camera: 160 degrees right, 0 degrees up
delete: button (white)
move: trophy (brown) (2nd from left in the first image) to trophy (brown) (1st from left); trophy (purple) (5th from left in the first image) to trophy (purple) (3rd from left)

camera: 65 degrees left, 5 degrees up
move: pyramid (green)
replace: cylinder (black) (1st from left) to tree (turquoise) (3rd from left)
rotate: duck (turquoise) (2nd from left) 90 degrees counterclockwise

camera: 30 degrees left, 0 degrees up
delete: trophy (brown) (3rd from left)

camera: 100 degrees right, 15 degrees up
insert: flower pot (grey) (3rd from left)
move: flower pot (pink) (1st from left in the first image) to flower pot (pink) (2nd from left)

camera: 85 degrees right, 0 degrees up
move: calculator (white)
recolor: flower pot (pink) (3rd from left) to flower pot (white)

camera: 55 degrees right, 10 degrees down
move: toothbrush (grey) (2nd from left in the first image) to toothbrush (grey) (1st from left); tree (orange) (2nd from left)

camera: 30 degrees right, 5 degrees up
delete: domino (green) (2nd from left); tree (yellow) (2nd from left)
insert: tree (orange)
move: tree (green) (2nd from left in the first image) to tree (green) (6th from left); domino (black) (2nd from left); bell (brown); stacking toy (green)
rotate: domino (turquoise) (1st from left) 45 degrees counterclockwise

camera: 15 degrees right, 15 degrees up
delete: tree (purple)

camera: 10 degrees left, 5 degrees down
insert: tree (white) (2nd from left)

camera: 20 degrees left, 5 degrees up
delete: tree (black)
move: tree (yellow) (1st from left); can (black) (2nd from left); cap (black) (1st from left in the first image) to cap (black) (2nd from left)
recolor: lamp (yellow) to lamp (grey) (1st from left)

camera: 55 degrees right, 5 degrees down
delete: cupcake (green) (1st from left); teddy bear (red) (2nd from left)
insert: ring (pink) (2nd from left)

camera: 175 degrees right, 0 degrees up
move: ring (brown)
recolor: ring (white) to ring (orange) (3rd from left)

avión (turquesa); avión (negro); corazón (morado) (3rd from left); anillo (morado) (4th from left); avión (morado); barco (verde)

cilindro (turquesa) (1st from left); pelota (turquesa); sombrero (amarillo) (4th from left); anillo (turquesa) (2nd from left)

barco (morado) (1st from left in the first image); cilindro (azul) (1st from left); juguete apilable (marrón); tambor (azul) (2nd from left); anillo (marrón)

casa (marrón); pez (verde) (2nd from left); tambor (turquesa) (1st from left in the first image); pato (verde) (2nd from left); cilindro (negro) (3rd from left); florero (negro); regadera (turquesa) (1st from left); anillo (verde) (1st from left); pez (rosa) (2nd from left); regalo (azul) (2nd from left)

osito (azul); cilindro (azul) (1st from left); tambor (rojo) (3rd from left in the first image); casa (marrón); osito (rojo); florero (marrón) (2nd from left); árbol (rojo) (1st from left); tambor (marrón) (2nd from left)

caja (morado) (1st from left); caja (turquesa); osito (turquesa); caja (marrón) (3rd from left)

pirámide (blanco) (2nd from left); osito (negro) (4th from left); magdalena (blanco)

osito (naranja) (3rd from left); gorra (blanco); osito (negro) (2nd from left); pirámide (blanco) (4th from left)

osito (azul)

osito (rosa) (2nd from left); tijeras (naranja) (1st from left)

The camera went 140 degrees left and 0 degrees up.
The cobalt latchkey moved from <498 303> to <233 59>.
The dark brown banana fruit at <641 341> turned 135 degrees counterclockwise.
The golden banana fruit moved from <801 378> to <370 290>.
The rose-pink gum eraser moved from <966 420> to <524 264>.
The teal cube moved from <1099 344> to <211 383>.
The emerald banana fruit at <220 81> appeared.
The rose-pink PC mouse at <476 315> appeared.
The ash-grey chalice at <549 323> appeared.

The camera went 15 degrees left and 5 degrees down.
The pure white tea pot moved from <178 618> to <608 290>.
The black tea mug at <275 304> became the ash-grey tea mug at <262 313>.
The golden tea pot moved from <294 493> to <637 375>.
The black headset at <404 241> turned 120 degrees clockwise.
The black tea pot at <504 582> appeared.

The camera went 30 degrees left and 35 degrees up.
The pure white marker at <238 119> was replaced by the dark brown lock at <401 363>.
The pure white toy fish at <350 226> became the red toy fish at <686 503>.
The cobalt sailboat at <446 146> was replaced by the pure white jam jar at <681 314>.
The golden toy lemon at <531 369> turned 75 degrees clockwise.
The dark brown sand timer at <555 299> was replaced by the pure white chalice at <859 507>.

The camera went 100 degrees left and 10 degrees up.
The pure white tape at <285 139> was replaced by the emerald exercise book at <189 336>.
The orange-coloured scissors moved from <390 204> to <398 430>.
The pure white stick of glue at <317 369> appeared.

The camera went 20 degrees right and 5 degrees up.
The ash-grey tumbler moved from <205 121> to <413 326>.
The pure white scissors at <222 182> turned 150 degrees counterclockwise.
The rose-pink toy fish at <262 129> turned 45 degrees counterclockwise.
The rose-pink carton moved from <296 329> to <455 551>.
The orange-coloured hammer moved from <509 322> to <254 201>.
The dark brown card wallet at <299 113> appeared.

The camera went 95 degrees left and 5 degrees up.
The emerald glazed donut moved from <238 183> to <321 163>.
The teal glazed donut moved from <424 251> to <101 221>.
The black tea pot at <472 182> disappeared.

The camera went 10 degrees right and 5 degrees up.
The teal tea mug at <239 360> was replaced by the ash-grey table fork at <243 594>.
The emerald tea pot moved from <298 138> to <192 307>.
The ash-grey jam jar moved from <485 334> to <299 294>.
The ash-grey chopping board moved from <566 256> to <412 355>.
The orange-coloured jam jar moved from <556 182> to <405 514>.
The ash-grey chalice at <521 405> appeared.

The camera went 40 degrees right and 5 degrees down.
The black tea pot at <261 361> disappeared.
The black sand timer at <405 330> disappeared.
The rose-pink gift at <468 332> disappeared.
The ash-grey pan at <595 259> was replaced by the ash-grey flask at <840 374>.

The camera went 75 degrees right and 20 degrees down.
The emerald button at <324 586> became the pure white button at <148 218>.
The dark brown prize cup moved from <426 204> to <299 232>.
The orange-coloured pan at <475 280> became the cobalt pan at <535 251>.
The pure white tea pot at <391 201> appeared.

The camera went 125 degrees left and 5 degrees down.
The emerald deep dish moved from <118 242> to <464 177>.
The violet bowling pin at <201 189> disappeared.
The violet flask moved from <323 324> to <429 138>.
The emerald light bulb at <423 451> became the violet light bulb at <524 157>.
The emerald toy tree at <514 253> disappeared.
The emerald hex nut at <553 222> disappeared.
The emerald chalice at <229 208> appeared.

════════════════════

From the entries above, collect every line with the string "fruit" in it.

● **Answer**
The dark brown banana fruit at <641 341> turned 135 degrees counterclockwise.
The golden banana fruit moved from <801 378> to <370 290>.
The emerald banana fruit at <220 81> appeared.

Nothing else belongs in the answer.